■ **PROBLEM DETAILS**
Which lines of the listing below contain the word "minus"? Return them.

■ **RECORDS FOR THE TASK**
══════════

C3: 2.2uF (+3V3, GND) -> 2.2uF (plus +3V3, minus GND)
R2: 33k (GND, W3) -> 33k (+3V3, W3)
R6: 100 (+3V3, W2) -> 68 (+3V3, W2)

══════════

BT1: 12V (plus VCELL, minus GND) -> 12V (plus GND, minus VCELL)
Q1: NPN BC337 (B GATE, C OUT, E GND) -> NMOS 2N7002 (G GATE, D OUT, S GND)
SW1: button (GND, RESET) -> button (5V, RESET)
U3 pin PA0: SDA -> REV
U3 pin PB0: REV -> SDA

══════════

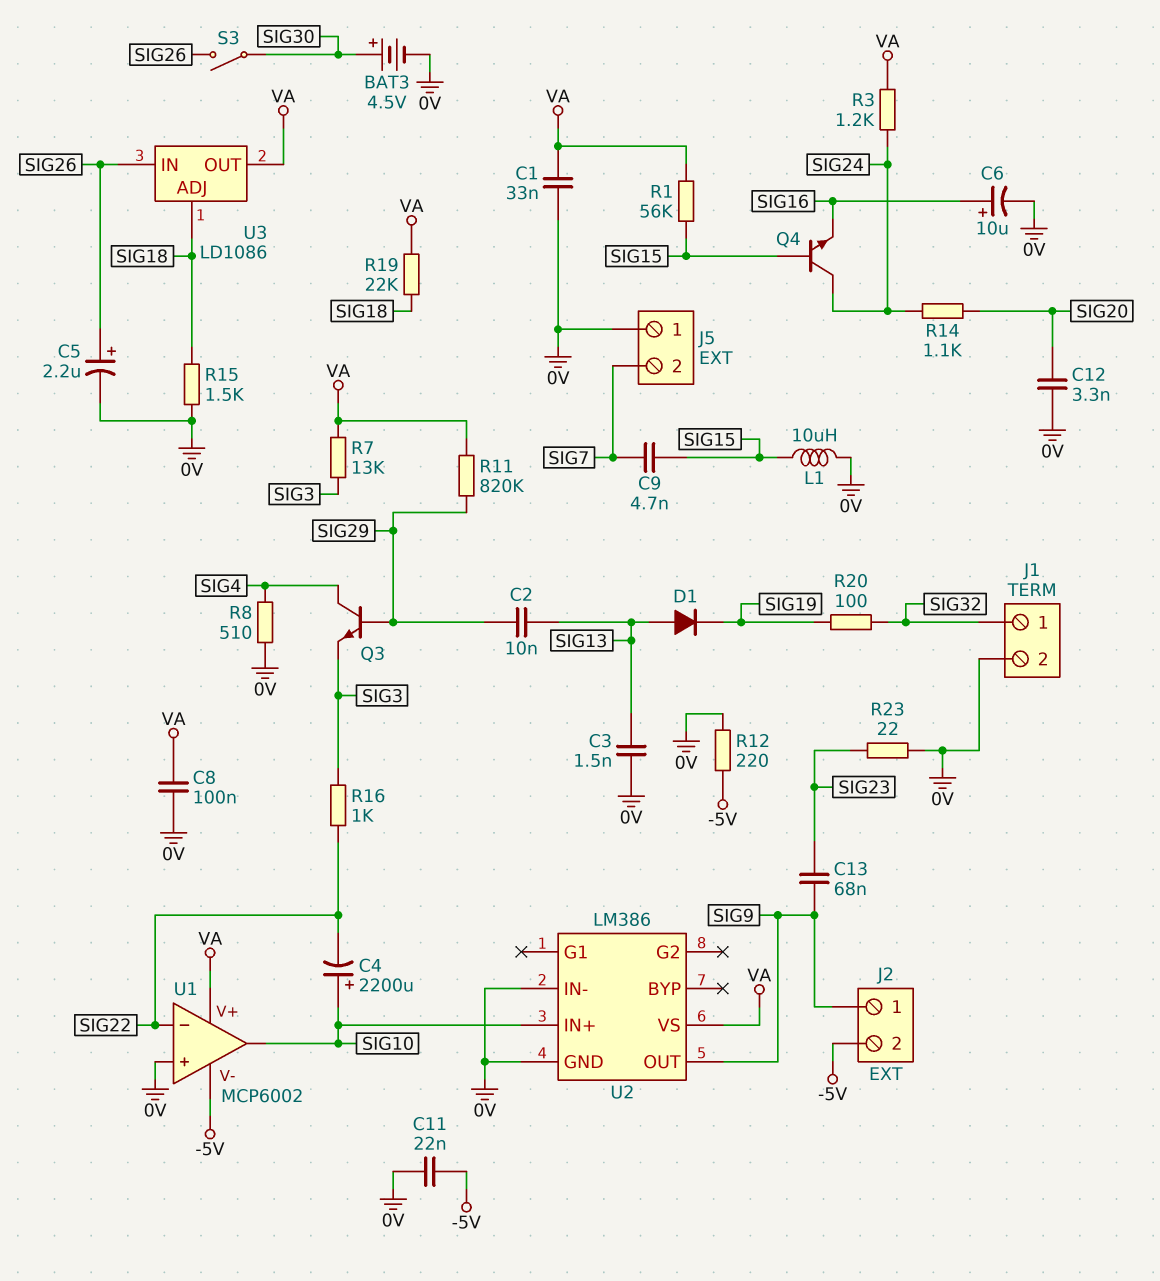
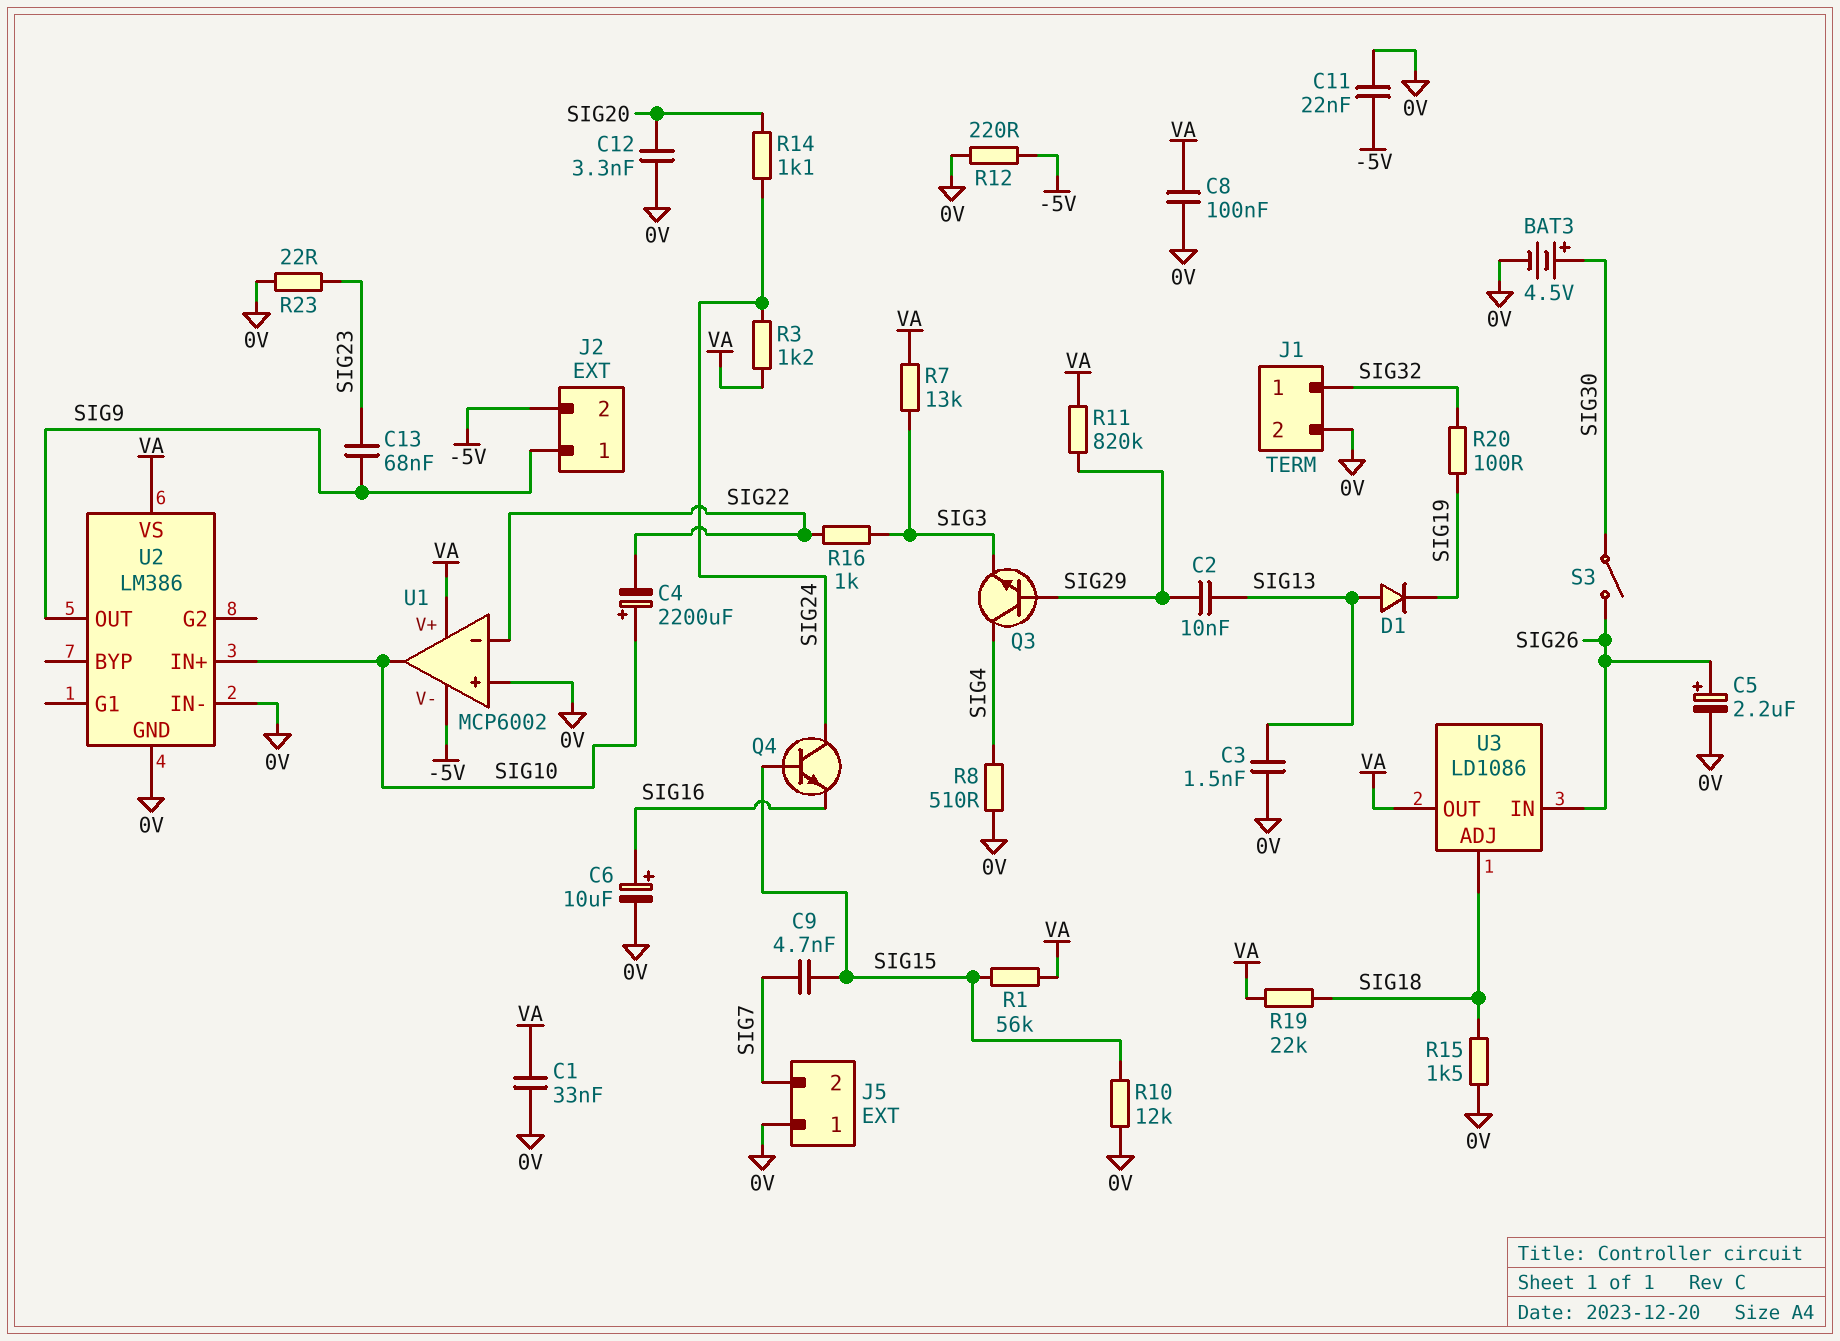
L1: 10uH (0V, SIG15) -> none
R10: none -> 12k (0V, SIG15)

══════════

■ **WRITTEN SOLUTION**
C3: 2.2uF (+3V3, GND) -> 2.2uF (plus +3V3, minus GND)
BT1: 12V (plus VCELL, minus GND) -> 12V (plus GND, minus VCELL)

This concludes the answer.